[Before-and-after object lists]
____________________

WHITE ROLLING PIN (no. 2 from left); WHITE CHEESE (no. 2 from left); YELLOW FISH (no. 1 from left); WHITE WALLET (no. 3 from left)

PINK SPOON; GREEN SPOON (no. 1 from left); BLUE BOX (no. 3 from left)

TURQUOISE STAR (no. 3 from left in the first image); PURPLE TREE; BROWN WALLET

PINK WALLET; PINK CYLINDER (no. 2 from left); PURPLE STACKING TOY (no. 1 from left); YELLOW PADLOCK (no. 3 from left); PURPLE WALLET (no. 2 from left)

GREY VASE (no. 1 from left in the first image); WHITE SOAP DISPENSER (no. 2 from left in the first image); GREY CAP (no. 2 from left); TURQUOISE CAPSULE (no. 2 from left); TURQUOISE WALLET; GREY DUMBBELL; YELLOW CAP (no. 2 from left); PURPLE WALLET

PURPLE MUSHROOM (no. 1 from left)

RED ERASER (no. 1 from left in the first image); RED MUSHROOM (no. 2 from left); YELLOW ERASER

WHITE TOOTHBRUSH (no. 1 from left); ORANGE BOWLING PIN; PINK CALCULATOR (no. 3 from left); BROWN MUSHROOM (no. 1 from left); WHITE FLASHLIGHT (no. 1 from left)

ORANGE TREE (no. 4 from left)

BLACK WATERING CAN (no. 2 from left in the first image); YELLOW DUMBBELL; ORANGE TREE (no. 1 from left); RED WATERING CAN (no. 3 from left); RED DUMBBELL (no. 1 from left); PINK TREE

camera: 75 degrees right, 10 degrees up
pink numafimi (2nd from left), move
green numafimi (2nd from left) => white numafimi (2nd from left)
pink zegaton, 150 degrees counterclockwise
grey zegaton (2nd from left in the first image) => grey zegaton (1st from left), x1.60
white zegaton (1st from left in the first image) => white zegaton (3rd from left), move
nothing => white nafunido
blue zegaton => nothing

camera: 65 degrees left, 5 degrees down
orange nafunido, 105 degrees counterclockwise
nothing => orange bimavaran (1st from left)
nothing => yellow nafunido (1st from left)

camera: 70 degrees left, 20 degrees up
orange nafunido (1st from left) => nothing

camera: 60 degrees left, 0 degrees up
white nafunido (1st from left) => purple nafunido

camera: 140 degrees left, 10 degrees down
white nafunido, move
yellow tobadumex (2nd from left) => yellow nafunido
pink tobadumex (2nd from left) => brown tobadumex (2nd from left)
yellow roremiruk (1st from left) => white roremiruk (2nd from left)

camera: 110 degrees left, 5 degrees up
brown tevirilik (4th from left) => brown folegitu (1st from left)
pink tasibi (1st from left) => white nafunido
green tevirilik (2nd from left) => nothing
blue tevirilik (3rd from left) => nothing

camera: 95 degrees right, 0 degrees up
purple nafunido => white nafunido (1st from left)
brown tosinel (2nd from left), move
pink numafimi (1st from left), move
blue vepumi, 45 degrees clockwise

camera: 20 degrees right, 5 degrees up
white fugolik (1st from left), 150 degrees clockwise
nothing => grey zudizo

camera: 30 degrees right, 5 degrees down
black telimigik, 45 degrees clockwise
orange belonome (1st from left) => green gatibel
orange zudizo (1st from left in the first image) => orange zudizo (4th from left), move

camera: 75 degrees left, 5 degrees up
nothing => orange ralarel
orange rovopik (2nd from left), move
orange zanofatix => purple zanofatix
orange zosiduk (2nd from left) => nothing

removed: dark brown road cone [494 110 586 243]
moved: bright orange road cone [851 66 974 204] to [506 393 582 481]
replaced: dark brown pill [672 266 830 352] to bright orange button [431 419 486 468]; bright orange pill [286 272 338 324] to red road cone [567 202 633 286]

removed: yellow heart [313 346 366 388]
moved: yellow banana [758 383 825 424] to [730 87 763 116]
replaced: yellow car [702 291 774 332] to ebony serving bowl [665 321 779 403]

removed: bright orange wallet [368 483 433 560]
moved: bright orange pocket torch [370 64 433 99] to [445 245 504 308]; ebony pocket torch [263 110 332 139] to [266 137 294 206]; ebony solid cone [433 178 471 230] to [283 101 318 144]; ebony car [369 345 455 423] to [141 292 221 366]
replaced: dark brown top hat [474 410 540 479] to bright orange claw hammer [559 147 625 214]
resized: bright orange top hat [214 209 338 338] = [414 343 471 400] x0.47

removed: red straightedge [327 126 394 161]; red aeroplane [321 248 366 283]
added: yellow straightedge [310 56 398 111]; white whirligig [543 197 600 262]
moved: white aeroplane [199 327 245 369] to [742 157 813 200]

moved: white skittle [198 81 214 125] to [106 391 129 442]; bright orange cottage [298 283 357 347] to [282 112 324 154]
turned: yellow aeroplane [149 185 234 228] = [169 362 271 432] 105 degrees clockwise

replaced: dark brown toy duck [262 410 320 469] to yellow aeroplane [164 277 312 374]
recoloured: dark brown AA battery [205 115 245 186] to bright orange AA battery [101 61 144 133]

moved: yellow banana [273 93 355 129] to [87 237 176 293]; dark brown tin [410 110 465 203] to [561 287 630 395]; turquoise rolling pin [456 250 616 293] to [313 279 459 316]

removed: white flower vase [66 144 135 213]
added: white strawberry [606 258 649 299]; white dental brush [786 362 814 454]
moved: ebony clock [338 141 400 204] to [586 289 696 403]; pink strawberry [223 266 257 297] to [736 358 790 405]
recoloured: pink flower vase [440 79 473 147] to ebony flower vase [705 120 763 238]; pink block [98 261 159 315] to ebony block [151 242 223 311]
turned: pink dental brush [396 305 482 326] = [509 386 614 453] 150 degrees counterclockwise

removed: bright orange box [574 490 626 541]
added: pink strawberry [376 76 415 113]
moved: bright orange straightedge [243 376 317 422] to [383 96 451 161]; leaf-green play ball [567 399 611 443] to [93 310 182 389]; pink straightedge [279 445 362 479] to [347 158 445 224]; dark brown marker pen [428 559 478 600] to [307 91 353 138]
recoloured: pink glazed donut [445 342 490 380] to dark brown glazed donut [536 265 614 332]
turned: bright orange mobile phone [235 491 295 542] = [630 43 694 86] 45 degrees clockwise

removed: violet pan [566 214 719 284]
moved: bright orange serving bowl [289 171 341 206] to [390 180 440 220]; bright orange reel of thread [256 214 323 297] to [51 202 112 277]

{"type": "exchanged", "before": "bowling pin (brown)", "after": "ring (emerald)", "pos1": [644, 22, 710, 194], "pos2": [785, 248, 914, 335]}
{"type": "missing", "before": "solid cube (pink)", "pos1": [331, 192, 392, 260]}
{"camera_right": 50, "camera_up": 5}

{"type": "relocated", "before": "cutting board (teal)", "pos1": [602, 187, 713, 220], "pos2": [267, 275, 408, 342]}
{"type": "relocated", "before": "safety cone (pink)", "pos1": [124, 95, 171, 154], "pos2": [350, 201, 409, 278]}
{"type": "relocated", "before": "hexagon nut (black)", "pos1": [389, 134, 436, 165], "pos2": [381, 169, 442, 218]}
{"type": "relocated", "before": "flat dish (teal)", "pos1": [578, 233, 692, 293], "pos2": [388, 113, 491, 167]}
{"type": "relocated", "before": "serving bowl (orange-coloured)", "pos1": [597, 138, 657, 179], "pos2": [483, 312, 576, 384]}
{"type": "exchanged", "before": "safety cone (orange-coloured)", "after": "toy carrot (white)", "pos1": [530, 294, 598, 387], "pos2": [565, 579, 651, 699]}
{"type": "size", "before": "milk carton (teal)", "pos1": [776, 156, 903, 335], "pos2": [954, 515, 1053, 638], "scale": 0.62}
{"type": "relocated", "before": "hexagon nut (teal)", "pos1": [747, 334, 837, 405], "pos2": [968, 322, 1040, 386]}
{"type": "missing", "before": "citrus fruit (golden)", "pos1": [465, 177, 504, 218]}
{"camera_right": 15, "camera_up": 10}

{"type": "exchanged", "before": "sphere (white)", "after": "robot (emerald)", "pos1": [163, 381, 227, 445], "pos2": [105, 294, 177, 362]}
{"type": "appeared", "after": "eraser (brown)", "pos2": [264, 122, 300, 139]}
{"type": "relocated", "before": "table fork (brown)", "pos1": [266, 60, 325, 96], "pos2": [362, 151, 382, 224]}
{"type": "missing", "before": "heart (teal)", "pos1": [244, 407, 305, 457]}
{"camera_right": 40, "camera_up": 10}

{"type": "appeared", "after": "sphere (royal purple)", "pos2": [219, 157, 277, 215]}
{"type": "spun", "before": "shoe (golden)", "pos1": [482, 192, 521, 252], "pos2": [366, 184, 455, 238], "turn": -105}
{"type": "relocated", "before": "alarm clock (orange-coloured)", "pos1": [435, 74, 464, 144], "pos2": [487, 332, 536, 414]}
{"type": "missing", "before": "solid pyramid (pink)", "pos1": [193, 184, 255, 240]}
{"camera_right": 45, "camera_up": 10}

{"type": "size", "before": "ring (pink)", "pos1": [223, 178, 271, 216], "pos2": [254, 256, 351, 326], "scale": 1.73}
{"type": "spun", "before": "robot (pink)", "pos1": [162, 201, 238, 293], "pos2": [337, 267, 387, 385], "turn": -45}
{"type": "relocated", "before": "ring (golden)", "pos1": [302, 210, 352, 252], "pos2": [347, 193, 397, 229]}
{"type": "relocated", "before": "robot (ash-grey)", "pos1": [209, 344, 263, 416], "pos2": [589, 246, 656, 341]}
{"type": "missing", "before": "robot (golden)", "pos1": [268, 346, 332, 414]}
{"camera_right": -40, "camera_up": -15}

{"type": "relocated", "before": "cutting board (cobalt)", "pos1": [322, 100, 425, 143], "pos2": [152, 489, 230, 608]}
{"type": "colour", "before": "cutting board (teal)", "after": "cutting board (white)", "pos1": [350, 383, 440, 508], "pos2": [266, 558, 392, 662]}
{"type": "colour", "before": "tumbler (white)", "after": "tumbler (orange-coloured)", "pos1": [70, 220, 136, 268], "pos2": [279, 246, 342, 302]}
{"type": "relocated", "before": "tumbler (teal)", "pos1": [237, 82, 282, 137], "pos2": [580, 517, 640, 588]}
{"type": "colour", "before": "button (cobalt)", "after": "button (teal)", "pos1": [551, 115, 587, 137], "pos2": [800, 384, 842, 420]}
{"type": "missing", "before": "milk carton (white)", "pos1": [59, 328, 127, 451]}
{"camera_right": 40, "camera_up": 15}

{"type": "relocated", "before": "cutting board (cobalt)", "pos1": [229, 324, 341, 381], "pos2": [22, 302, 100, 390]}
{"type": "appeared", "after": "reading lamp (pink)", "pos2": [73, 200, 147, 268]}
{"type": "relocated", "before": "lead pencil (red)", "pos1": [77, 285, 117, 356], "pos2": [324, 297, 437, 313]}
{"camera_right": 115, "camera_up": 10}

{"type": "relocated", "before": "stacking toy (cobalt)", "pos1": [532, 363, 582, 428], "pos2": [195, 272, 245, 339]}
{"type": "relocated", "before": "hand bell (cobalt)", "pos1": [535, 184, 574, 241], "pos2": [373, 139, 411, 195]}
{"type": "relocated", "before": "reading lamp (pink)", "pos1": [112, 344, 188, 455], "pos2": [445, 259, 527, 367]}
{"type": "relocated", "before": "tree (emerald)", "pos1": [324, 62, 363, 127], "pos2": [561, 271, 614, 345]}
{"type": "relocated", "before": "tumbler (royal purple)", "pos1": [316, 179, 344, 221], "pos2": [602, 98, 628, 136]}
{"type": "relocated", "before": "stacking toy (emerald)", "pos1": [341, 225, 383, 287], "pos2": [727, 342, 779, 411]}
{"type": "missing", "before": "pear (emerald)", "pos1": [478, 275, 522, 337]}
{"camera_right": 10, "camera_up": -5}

____________________

**The problem**
Take the lines from the start of the records through the line holding "nothing => white nafunido", both included, and please print them exactly, with nothing else.

**Result for this exercise**
WHITE ROLLING PIN (no. 2 from left); WHITE CHEESE (no. 2 from left); YELLOW FISH (no. 1 from left); WHITE WALLET (no. 3 from left)

PINK SPOON; GREEN SPOON (no. 1 from left); BLUE BOX (no. 3 from left)

TURQUOISE STAR (no. 3 from left in the first image); PURPLE TREE; BROWN WALLET

PINK WALLET; PINK CYLINDER (no. 2 from left); PURPLE STACKING TOY (no. 1 from left); YELLOW PADLOCK (no. 3 from left); PURPLE WALLET (no. 2 from left)

GREY VASE (no. 1 from left in the first image); WHITE SOAP DISPENSER (no. 2 from left in the first image); GREY CAP (no. 2 from left); TURQUOISE CAPSULE (no. 2 from left); TURQUOISE WALLET; GREY DUMBBELL; YELLOW CAP (no. 2 from left); PURPLE WALLET

PURPLE MUSHROOM (no. 1 from left)

RED ERASER (no. 1 from left in the first image); RED MUSHROOM (no. 2 from left); YELLOW ERASER

WHITE TOOTHBRUSH (no. 1 from left); ORANGE BOWLING PIN; PINK CALCULATOR (no. 3 from left); BROWN MUSHROOM (no. 1 from left); WHITE FLASHLIGHT (no. 1 from left)

ORANGE TREE (no. 4 from left)

BLACK WATERING CAN (no. 2 from left in the first image); YELLOW DUMBBELL; ORANGE TREE (no. 1 from left); RED WATERING CAN (no. 3 from left); RED DUMBBELL (no. 1 from left); PINK TREE

camera: 75 degrees right, 10 degrees up
pink numafimi (2nd from left), move
green numafimi (2nd from left) => white numafimi (2nd from left)
pink zegaton, 150 degrees counterclockwise
grey zegaton (2nd from left in the first image) => grey zegaton (1st from left), x1.60
white zegaton (1st from left in the first image) => white zegaton (3rd from left), move
nothing => white nafunido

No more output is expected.